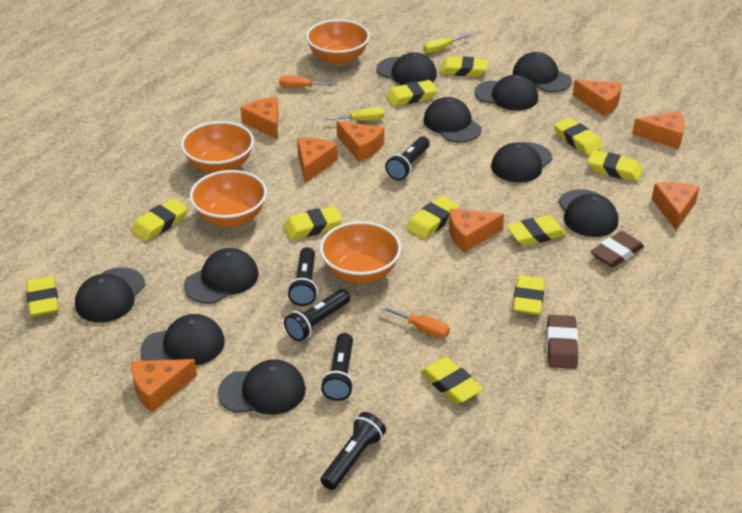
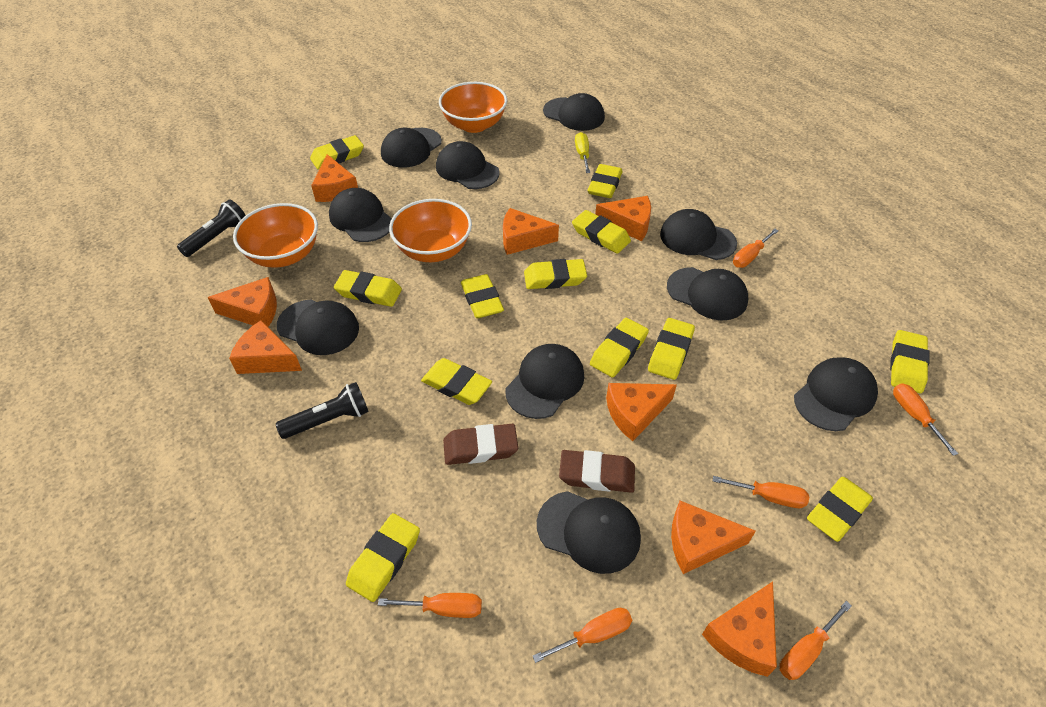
black flashlight: 5 -> 2
orange bowl: 4 -> 3
orange screwdriver: 2 -> 6
yellow eraser: 11 -> 12
yellow screwdriver: 2 -> 1

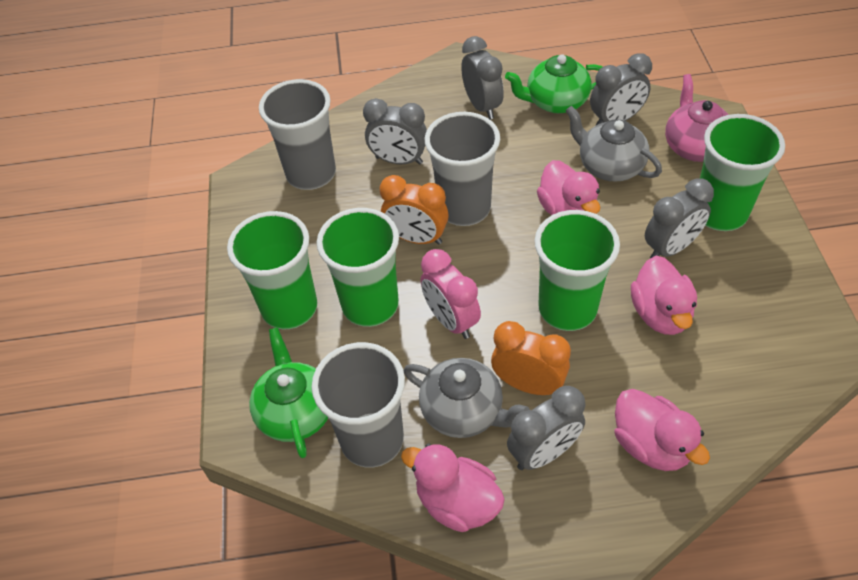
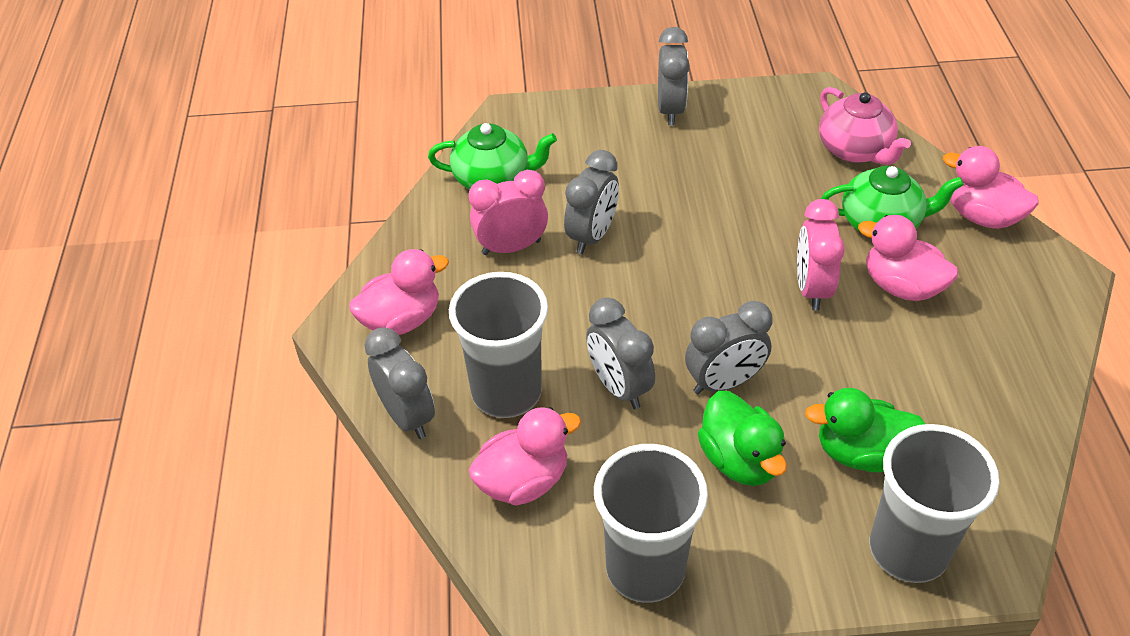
green cup: 4 -> 0
green duck: 0 -> 2
grey teapot: 2 -> 0
orange clock: 2 -> 0
pink clock: 1 -> 2

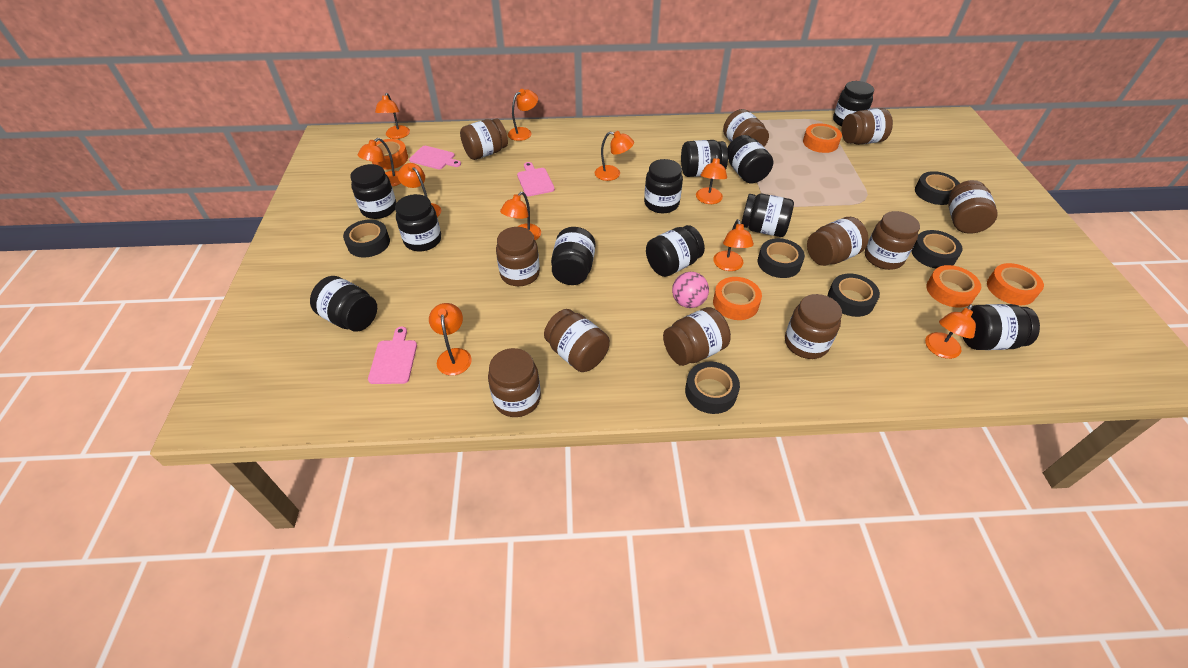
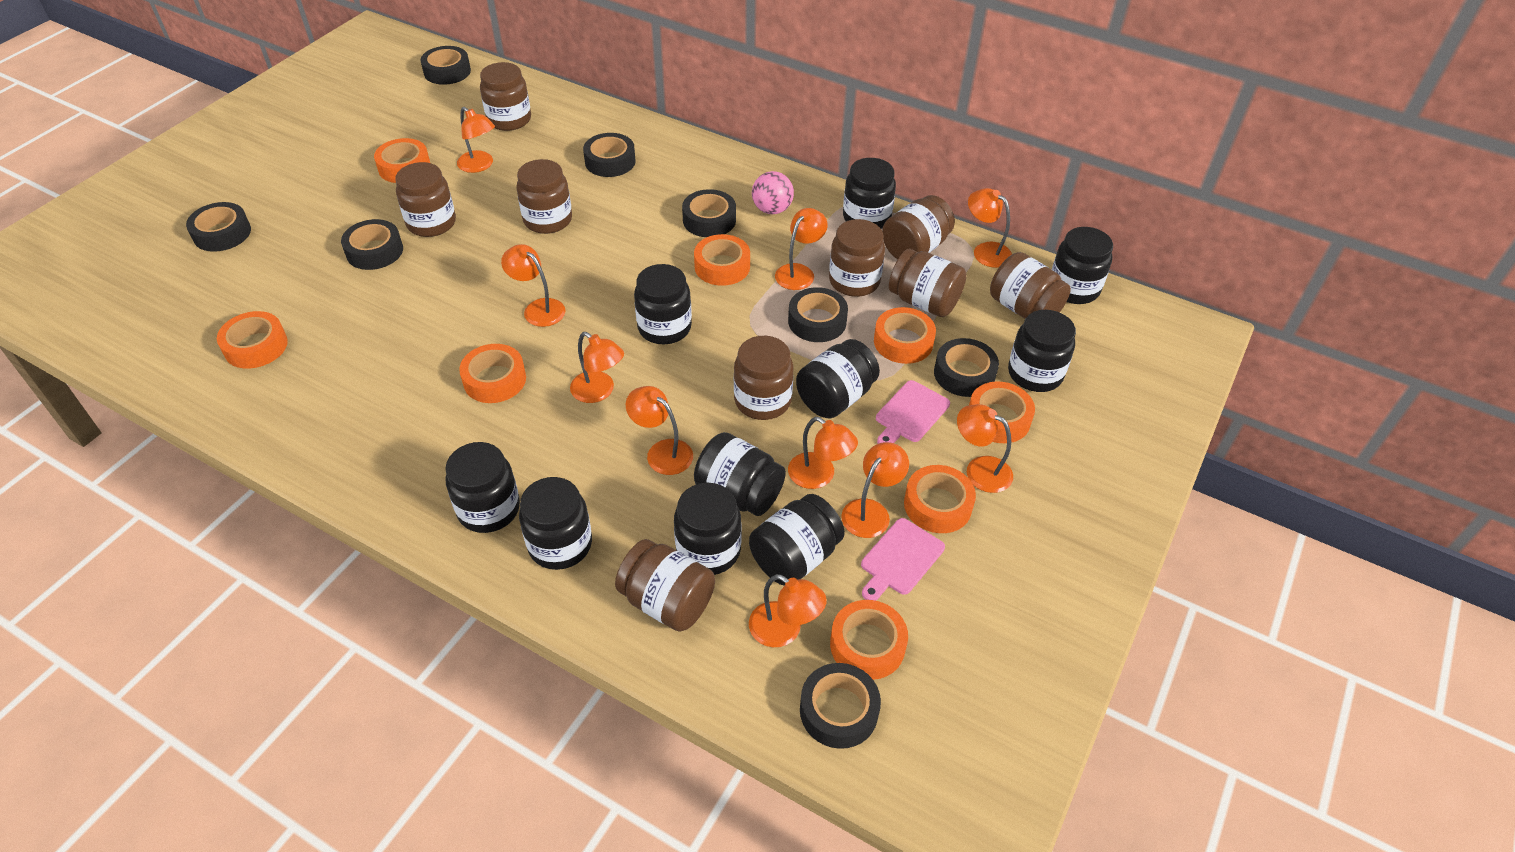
black jar: 11 -> 10
black tape: 6 -> 8
brown jar: 11 -> 9
orange tape: 5 -> 8
pink cutting board: 3 -> 2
--
Exercise requirements
Nothing but the exact text of the records should appear in your answer, with no pictures. Please write it out.

Output below
black flashlight: 5 -> 2
orange bowl: 4 -> 3
orange screwdriver: 2 -> 6
yellow eraser: 11 -> 12
yellow screwdriver: 2 -> 1

green cup: 4 -> 0
green duck: 0 -> 2
grey teapot: 2 -> 0
orange clock: 2 -> 0
pink clock: 1 -> 2

black jar: 11 -> 10
black tape: 6 -> 8
brown jar: 11 -> 9
orange tape: 5 -> 8
pink cutting board: 3 -> 2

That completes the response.